:: Source records ::
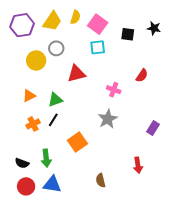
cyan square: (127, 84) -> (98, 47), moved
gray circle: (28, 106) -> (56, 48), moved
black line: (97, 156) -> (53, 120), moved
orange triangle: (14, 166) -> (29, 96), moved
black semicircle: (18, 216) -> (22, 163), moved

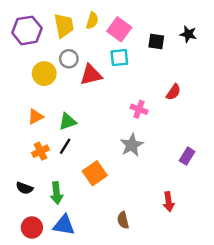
yellow trapezoid: (52, 21) -> (64, 26), turned -45
red triangle: (76, 74) -> (91, 75), moved
black semicircle: (22, 163) -> (24, 188), moved

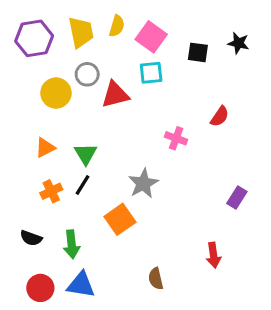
green triangle: (68, 122) -> (86, 154), turned -42
gray star: (132, 145) -> (143, 183), moved

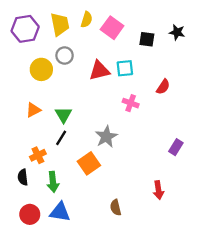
cyan square: (151, 73) -> (125, 68), moved
red triangle: (115, 95) -> (99, 71), moved
orange cross: (51, 191) -> (38, 155), moved
black semicircle: (31, 238) -> (23, 177), turned 63

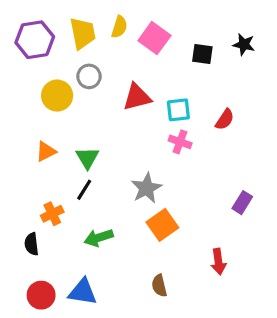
cyan square: (125, 68) -> (178, 110), moved
orange square: (89, 163) -> (162, 225), moved
green arrow: (53, 182) -> (99, 238), moved, turned 78

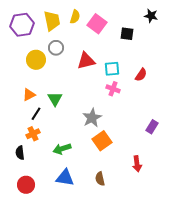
black star: (244, 44) -> (151, 16), moved
black line: (84, 190) -> (36, 114), moved
blue triangle: (83, 292) -> (65, 178), moved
:::
**Your goal**
Return word for word the lines from the beginning of the entries through the line that contains "gray star: (132, 145) -> (143, 183), moved", both ends included, but no pictures.

**Exercise answer**
cyan square: (127, 84) -> (98, 47), moved
gray circle: (28, 106) -> (56, 48), moved
black line: (97, 156) -> (53, 120), moved
orange triangle: (14, 166) -> (29, 96), moved
black semicircle: (18, 216) -> (22, 163), moved

yellow trapezoid: (52, 21) -> (64, 26), turned -45
red triangle: (76, 74) -> (91, 75), moved
black semicircle: (22, 163) -> (24, 188), moved

green triangle: (68, 122) -> (86, 154), turned -42
gray star: (132, 145) -> (143, 183), moved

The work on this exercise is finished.